Task statement:
Starting at the line that holds "green clock [295,343,339,383]" and stopping at the line that holds "none -> red ruler [682,550,749,654]", restate the records below word for word, with both of those lines included.

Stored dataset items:
========

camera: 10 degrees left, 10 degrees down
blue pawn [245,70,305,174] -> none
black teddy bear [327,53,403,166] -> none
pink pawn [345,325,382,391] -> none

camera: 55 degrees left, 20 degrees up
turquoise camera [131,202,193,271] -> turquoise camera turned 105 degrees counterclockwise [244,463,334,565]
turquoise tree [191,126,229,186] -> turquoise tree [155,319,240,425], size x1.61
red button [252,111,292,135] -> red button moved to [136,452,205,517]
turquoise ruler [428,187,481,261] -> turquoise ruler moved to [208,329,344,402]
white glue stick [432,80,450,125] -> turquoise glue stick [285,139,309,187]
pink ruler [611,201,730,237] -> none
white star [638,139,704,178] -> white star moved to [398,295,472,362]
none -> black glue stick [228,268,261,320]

========

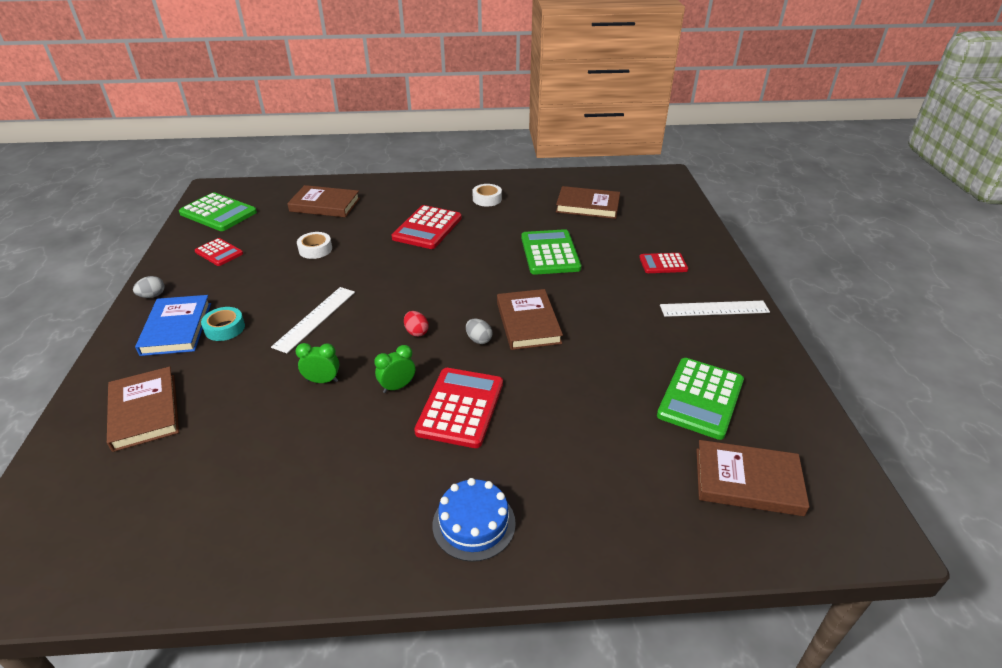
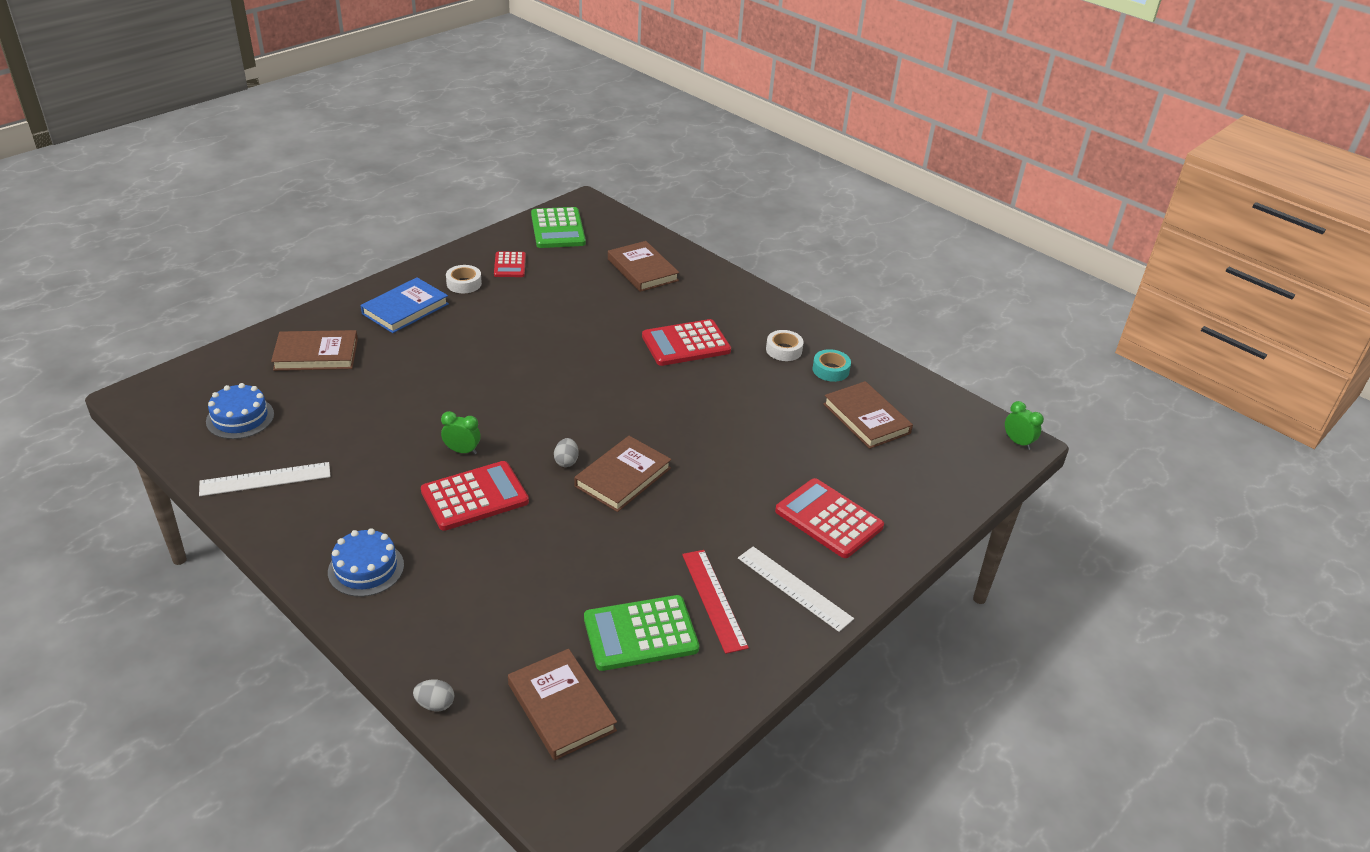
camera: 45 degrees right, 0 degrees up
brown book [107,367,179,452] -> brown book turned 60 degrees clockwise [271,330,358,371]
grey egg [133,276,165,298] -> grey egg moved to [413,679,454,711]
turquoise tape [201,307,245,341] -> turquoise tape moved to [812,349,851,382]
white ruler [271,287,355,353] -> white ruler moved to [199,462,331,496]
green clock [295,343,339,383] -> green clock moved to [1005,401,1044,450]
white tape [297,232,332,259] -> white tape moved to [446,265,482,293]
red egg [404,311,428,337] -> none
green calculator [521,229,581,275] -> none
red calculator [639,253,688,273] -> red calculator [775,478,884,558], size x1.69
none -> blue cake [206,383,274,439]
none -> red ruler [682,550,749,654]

========

Answer box:
green clock [295,343,339,383] -> green clock moved to [1005,401,1044,450]
white tape [297,232,332,259] -> white tape moved to [446,265,482,293]
red egg [404,311,428,337] -> none
green calculator [521,229,581,275] -> none
red calculator [639,253,688,273] -> red calculator [775,478,884,558], size x1.69
none -> blue cake [206,383,274,439]
none -> red ruler [682,550,749,654]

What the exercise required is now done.